### Instructions to follow
Verbatim, and with nothing else, reproduce the data below from its first line through the line containing "missing.txt: [1062,88,1100,137] ->".

### Material provided
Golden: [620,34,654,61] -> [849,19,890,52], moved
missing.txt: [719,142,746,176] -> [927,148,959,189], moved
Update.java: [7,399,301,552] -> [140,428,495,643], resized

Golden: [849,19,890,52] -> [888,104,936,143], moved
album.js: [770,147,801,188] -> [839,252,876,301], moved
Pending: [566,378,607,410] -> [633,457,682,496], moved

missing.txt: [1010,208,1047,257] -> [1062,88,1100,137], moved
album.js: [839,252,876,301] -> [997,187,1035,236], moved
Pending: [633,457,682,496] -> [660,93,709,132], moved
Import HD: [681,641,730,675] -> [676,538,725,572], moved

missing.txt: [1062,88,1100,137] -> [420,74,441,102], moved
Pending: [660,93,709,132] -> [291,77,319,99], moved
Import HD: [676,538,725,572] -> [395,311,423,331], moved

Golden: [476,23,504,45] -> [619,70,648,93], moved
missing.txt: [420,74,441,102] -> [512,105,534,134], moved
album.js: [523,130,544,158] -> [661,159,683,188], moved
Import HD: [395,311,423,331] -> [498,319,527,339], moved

### Output of the exercise
Golden: [620,34,654,61] -> [849,19,890,52], moved
missing.txt: [719,142,746,176] -> [927,148,959,189], moved
Update.java: [7,399,301,552] -> [140,428,495,643], resized

Golden: [849,19,890,52] -> [888,104,936,143], moved
album.js: [770,147,801,188] -> [839,252,876,301], moved
Pending: [566,378,607,410] -> [633,457,682,496], moved

missing.txt: [1010,208,1047,257] -> [1062,88,1100,137], moved
album.js: [839,252,876,301] -> [997,187,1035,236], moved
Pending: [633,457,682,496] -> [660,93,709,132], moved
Import HD: [681,641,730,675] -> [676,538,725,572], moved

missing.txt: [1062,88,1100,137] -> [420,74,441,102], moved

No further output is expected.